PROVIDED RECORDS:
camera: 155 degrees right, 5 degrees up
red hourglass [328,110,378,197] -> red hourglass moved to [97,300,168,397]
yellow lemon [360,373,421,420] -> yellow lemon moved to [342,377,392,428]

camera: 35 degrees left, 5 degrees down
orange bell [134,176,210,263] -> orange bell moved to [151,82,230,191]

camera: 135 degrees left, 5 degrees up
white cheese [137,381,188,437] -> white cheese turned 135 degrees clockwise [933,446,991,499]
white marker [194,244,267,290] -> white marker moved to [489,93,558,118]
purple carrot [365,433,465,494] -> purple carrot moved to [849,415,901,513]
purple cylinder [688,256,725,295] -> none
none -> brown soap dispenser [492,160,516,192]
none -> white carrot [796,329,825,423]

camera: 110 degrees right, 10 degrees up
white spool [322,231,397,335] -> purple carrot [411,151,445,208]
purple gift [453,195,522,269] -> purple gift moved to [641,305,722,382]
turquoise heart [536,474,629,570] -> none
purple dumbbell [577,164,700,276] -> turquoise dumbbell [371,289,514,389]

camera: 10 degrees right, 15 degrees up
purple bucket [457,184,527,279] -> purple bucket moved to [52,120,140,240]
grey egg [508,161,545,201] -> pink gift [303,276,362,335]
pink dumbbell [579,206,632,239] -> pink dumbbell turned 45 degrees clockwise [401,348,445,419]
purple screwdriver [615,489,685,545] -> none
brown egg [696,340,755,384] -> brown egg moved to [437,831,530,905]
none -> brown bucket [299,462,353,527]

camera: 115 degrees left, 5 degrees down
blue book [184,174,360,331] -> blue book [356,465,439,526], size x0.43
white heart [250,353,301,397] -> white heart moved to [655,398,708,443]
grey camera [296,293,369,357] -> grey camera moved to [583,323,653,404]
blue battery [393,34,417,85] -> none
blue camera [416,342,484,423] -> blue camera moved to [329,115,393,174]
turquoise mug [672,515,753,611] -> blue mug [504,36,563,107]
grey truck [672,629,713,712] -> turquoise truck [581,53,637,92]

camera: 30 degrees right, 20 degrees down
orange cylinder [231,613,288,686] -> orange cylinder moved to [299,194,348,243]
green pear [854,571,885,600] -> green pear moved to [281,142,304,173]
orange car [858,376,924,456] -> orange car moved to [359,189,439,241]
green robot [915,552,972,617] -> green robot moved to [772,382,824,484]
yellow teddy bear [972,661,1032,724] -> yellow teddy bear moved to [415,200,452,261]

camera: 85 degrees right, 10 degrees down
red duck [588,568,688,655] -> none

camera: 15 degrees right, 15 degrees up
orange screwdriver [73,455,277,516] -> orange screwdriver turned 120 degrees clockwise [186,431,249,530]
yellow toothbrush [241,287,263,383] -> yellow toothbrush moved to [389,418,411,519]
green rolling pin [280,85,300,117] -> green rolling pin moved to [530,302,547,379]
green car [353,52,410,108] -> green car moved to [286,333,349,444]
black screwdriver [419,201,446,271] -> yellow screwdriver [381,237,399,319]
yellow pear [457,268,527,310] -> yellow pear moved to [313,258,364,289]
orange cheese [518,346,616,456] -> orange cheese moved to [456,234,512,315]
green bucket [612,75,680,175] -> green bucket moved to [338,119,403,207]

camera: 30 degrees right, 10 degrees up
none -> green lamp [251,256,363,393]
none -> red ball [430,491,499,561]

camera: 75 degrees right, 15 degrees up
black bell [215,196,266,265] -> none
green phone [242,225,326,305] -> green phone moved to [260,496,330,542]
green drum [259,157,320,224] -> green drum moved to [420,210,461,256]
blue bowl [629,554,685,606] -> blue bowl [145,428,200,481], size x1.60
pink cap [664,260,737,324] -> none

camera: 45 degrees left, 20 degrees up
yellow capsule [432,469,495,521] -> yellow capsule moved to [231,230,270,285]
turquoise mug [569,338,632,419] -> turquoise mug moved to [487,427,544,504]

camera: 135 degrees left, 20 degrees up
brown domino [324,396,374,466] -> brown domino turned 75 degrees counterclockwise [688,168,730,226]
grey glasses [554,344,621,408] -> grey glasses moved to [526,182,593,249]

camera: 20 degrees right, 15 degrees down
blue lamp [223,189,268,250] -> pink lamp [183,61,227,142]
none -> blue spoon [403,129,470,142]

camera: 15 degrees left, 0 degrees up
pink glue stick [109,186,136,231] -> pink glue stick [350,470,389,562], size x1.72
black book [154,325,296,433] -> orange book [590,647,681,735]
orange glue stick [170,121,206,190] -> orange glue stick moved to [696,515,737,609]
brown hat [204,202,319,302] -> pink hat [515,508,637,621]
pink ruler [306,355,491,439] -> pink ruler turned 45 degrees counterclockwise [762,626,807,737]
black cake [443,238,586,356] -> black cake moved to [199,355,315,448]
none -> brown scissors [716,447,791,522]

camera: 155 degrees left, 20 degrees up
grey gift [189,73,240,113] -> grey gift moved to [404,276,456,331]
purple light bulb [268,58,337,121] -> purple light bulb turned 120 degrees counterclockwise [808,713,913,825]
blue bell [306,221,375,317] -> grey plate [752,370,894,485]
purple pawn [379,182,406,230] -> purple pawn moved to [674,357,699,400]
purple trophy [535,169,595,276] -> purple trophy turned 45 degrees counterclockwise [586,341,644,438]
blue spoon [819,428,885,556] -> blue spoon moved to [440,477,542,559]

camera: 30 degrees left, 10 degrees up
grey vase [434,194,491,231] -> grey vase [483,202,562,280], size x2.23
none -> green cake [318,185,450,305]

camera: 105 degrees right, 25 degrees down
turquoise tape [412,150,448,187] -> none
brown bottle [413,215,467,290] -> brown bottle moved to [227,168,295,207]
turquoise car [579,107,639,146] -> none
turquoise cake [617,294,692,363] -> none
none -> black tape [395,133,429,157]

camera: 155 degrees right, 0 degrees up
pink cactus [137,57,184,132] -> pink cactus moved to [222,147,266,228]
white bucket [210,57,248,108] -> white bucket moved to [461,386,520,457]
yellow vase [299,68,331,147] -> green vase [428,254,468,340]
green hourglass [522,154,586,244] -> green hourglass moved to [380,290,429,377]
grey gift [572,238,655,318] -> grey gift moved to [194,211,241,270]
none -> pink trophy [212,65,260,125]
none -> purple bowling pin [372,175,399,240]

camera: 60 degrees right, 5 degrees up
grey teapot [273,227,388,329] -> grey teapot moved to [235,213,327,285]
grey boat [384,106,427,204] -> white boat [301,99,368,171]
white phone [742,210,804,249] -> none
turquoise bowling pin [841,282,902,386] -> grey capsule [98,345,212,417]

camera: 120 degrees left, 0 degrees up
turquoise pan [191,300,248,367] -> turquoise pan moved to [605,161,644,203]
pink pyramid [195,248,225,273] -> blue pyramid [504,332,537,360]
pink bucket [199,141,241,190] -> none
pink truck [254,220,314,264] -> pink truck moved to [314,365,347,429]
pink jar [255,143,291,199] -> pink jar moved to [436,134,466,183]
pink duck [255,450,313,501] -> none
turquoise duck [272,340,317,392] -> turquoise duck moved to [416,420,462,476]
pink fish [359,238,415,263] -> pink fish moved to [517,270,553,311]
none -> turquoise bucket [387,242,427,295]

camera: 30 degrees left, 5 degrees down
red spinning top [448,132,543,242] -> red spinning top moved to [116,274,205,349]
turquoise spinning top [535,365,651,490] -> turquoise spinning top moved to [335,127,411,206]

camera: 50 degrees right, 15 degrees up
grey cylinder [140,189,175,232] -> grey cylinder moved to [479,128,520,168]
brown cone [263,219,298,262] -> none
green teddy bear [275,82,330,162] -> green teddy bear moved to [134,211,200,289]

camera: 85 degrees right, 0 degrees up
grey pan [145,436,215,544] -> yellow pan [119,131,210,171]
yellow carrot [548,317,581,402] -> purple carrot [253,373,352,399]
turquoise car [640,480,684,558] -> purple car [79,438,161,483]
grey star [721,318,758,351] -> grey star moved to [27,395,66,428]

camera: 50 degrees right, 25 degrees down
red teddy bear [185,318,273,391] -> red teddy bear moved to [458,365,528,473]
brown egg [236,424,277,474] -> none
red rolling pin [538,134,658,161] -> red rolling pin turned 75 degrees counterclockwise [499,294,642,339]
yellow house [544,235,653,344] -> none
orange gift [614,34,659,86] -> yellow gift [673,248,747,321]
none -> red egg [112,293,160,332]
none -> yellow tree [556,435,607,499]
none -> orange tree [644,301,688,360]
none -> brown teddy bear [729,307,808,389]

EXERCISE: From the material above, set down exactly the lines starting at the one with "blue spoon [819,428,885,556]" and ending at the one with "green hourglass [522,154,586,244]", end lines included.

FINAL ANSWER:
blue spoon [819,428,885,556] -> blue spoon moved to [440,477,542,559]

camera: 30 degrees left, 10 degrees up
grey vase [434,194,491,231] -> grey vase [483,202,562,280], size x2.23
none -> green cake [318,185,450,305]

camera: 105 degrees right, 25 degrees down
turquoise tape [412,150,448,187] -> none
brown bottle [413,215,467,290] -> brown bottle moved to [227,168,295,207]
turquoise car [579,107,639,146] -> none
turquoise cake [617,294,692,363] -> none
none -> black tape [395,133,429,157]

camera: 155 degrees right, 0 degrees up
pink cactus [137,57,184,132] -> pink cactus moved to [222,147,266,228]
white bucket [210,57,248,108] -> white bucket moved to [461,386,520,457]
yellow vase [299,68,331,147] -> green vase [428,254,468,340]
green hourglass [522,154,586,244] -> green hourglass moved to [380,290,429,377]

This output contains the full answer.